Restating the data exactly is the whole task.

+--

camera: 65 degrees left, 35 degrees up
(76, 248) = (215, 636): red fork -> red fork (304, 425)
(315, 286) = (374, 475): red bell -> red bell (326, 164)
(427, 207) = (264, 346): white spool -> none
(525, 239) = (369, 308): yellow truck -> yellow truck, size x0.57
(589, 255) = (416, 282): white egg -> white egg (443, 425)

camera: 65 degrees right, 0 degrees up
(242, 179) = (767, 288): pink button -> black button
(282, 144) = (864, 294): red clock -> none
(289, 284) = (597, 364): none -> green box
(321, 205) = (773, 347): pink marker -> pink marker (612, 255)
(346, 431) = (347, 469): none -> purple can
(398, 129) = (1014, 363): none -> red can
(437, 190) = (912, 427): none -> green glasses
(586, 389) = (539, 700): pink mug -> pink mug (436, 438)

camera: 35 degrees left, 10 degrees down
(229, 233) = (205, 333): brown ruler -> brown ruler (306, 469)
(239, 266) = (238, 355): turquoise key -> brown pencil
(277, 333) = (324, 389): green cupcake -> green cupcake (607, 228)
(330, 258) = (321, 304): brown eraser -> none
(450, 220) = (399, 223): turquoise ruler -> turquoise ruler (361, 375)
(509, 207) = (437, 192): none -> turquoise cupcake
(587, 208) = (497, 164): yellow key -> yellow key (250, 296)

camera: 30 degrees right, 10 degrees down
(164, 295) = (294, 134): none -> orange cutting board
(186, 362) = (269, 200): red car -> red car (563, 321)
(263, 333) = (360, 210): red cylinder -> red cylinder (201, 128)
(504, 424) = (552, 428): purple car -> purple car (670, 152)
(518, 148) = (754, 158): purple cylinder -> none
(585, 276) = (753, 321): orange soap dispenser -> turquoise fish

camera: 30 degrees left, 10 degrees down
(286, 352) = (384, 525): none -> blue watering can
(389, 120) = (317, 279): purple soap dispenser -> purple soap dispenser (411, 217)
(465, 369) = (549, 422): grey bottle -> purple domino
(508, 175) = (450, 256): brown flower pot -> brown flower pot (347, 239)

+--

**PROBLEM SOLUTION**:
camera: 65 degrees left, 35 degrees up
(76, 248) = (215, 636): red fork -> red fork (304, 425)
(315, 286) = (374, 475): red bell -> red bell (326, 164)
(427, 207) = (264, 346): white spool -> none
(525, 239) = (369, 308): yellow truck -> yellow truck, size x0.57
(589, 255) = (416, 282): white egg -> white egg (443, 425)

camera: 65 degrees right, 0 degrees up
(242, 179) = (767, 288): pink button -> black button
(282, 144) = (864, 294): red clock -> none
(289, 284) = (597, 364): none -> green box
(321, 205) = (773, 347): pink marker -> pink marker (612, 255)
(346, 431) = (347, 469): none -> purple can
(398, 129) = (1014, 363): none -> red can
(437, 190) = (912, 427): none -> green glasses
(586, 389) = (539, 700): pink mug -> pink mug (436, 438)

camera: 35 degrees left, 10 degrees down
(229, 233) = (205, 333): brown ruler -> brown ruler (306, 469)
(239, 266) = (238, 355): turquoise key -> brown pencil
(277, 333) = (324, 389): green cupcake -> green cupcake (607, 228)
(330, 258) = (321, 304): brown eraser -> none
(450, 220) = (399, 223): turquoise ruler -> turquoise ruler (361, 375)
(509, 207) = (437, 192): none -> turquoise cupcake
(587, 208) = (497, 164): yellow key -> yellow key (250, 296)

camera: 30 degrees right, 10 degrees down
(164, 295) = (294, 134): none -> orange cutting board
(186, 362) = (269, 200): red car -> red car (563, 321)
(263, 333) = (360, 210): red cylinder -> red cylinder (201, 128)
(504, 424) = (552, 428): purple car -> purple car (670, 152)
(518, 148) = (754, 158): purple cylinder -> none
(585, 276) = (753, 321): orange soap dispenser -> turquoise fish

camera: 30 degrees left, 10 degrees down
(286, 352) = (384, 525): none -> blue watering can
(389, 120) = (317, 279): purple soap dispenser -> purple soap dispenser (411, 217)
(465, 369) = (549, 422): grey bottle -> purple domino
(508, 175) = (450, 256): brown flower pot -> brown flower pot (347, 239)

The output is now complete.